--- REQUIRED WORK ---
Show each line of the records in which the word "camera" occurs.

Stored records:
● ● ●

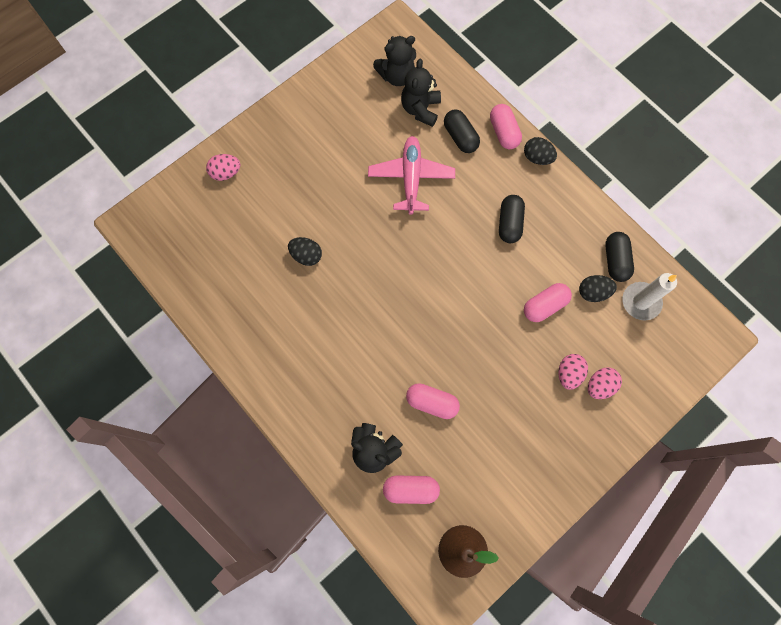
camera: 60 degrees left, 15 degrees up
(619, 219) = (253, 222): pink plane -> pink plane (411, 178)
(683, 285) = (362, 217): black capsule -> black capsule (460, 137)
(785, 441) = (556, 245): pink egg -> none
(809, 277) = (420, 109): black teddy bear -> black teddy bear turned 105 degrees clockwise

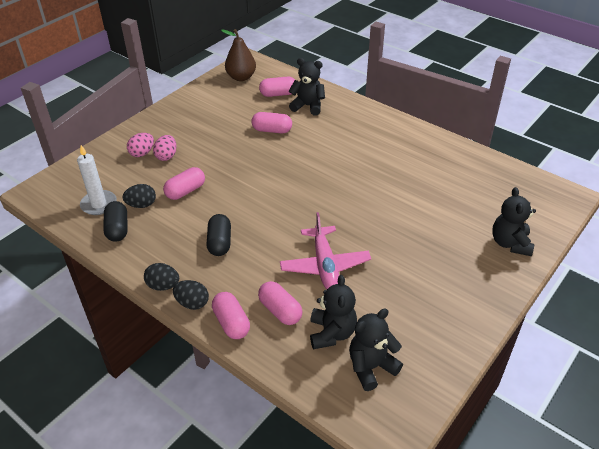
camera: 170 degrees right, 30 degrees down
(226, 173) = (510, 243): pink egg -> black teddy bear
(306, 255) = (402, 195): black egg -> black egg (163, 286)
(460, 137) = (280, 311): black capsule -> pink capsule

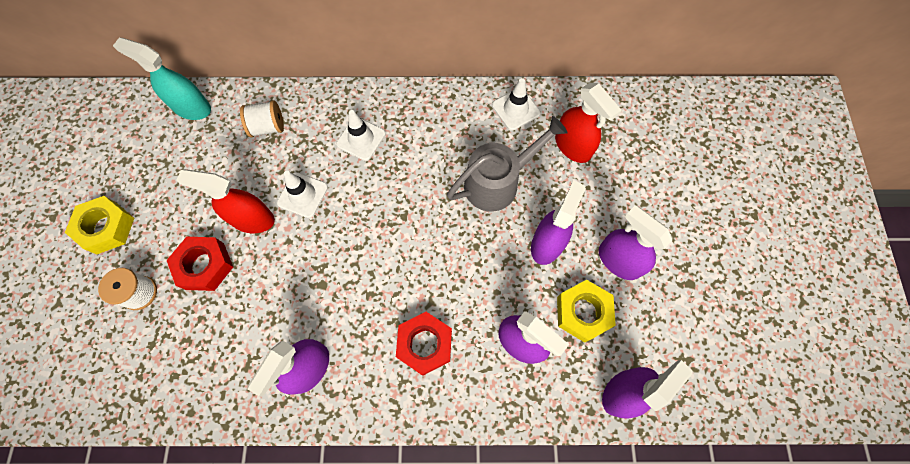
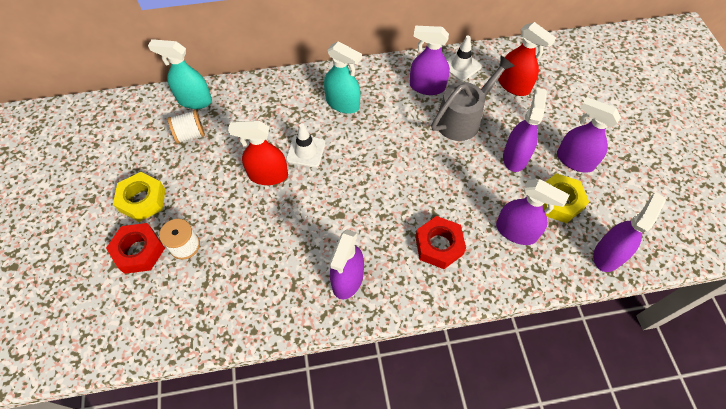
camera: 10 degrees left, 10 degrees down
(205, 266) = (236, 216): red nut -> red nut (139, 251)
(268, 127) = (263, 106): white spool -> white spool (190, 135)
(361, 139) = (343, 103): white traffic cone -> turquoise spray bottle
(466, 131) = (427, 87): none -> purple spray bottle

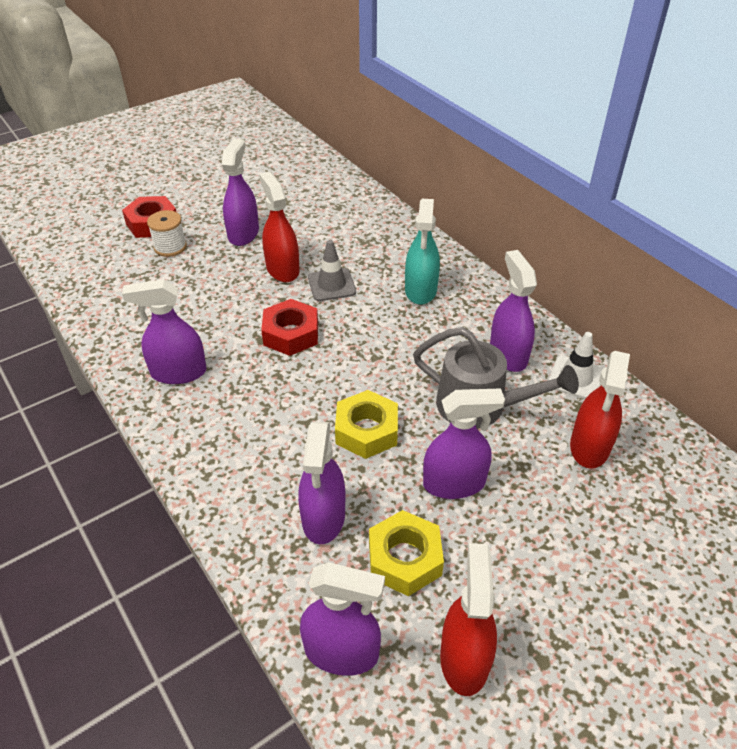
camera: 65 degrees right, 15 degrees down
(142, 200) = (208, 205): yellow nut -> yellow nut (367, 431)
(190, 135) = (300, 203): white spool -> none
(194, 100) = (345, 190): turquoise spray bottle -> none
(306, 151) = (331, 285): white traffic cone -> grey traffic cone
(439, 245) = (260, 440): red nut -> red nut (291, 334)
(574, 160) = (498, 563): purple spray bottle -> purple spray bottle (243, 234)
(626, 200) = (464, 658): none -> red spray bottle

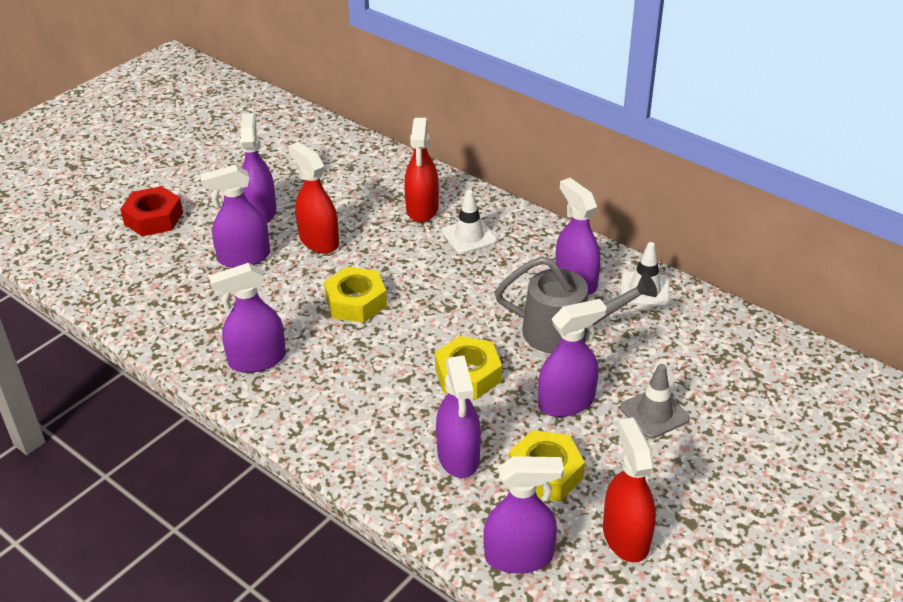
camera: 15 degrees left, 5 degrees down
(170, 247) = (186, 239): white spool -> none
(211, 273) = (244, 257): none -> purple spray bottle
(291, 334) = (356, 302): red nut -> yellow nut
(331, 285) = (377, 247): grey traffic cone -> grey traffic cone (654, 413)
(420, 290) = (469, 236): turquoise spray bottle -> white traffic cone
(589, 447) = (676, 347): red spray bottle -> red spray bottle (422, 209)

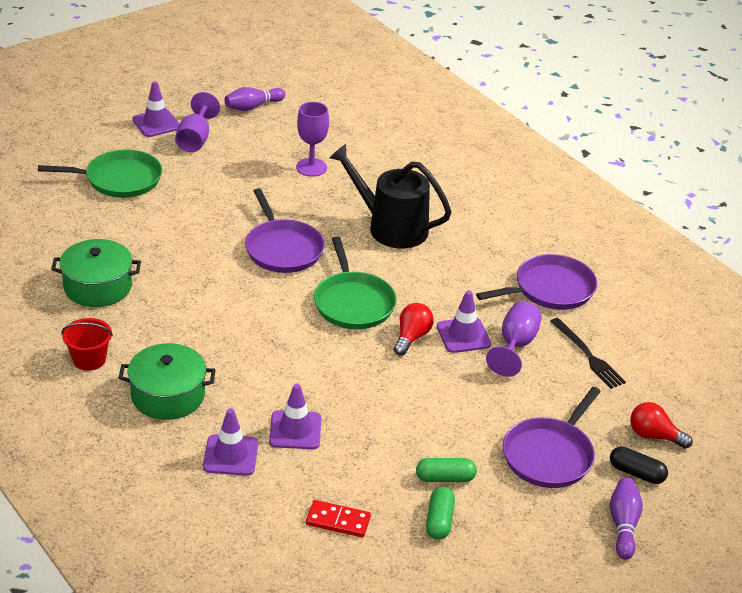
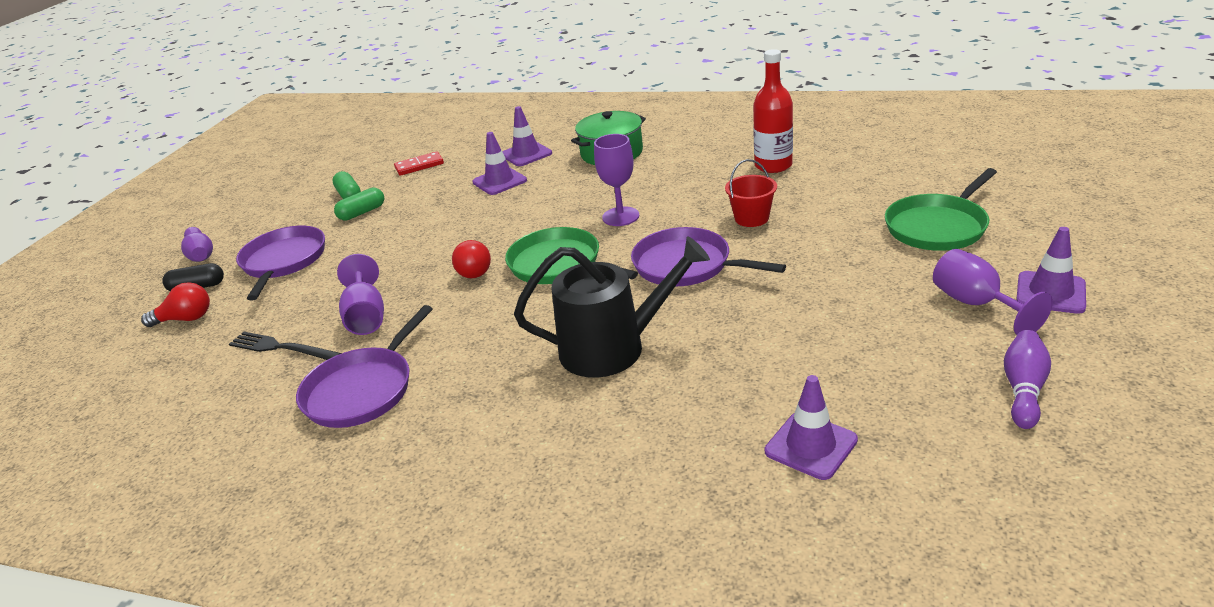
camera: 150 degrees right, 5 degrees down
(89, 359) = (694, 139): red bucket -> red bucket (751, 218)
(98, 287) = (773, 165): green pot -> red bottle
(311, 167) = (803, 357): purple goblet -> purple goblet (620, 216)
(463, 335) = (426, 297): purple traffic cone -> purple traffic cone (811, 446)

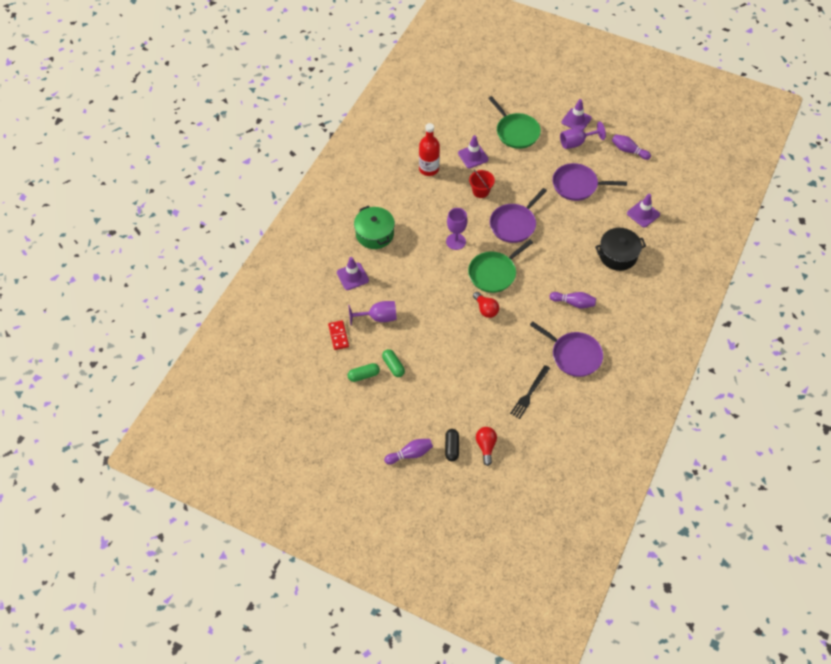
camera: 85 degrees left, 25 degrees up
(283, 261) = (439, 404): purple pan -> purple pan (577, 185)
(366, 316) = (513, 357): purple goblet -> purple goblet (378, 317)
(474, 270) = (485, 309): red light bulb -> red light bulb turned 60 degrees clockwise
(499, 181) = (385, 293): purple traffic cone -> purple traffic cone (473, 156)
(499, 369) = (573, 303): none -> purple bowling pin
(612, 348) = (570, 261): black watering can -> none
(652, 418) = (618, 255): none -> black pot

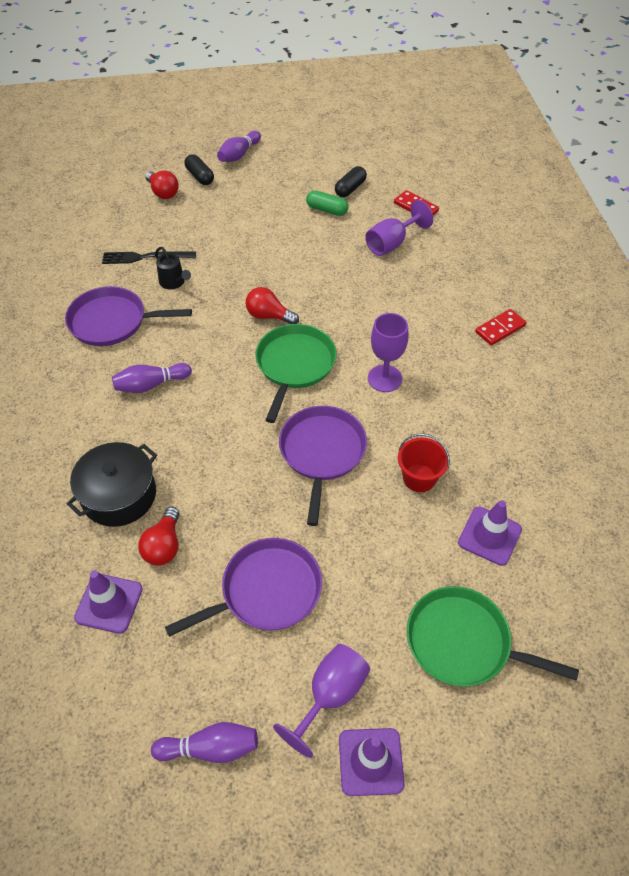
camera: 145 degrees right, 5 degrees down
(352, 276) = (469, 268): purple traffic cone -> none
(363, 375) = (350, 188): green capsule -> black capsule
(375, 234) = (500, 329): green pot -> red domino
(429, 169) = (533, 467): red bottle -> none
(523, 363) = (174, 282): none -> black watering can
(529, 393) = (145, 257): black fork -> black fork turned 90 degrees counterclockwise
(609, 223) = (164, 546): none -> red light bulb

● ● ●

--- ANSWER SPACE ---
camera: 60 degrees left, 15 degrees up
camera: 170 degrees right, 30 degrees down
camera: 10 degrees left, 10 degrees down
camera: 65 degrees right, 15 degrees down
camera: 15 degrees left, 5 degrees down
camera: 150 degrees right, 5 degrees down
camera: 85 degrees left, 25 degrees up
camera: 145 degrees right, 5 degrees down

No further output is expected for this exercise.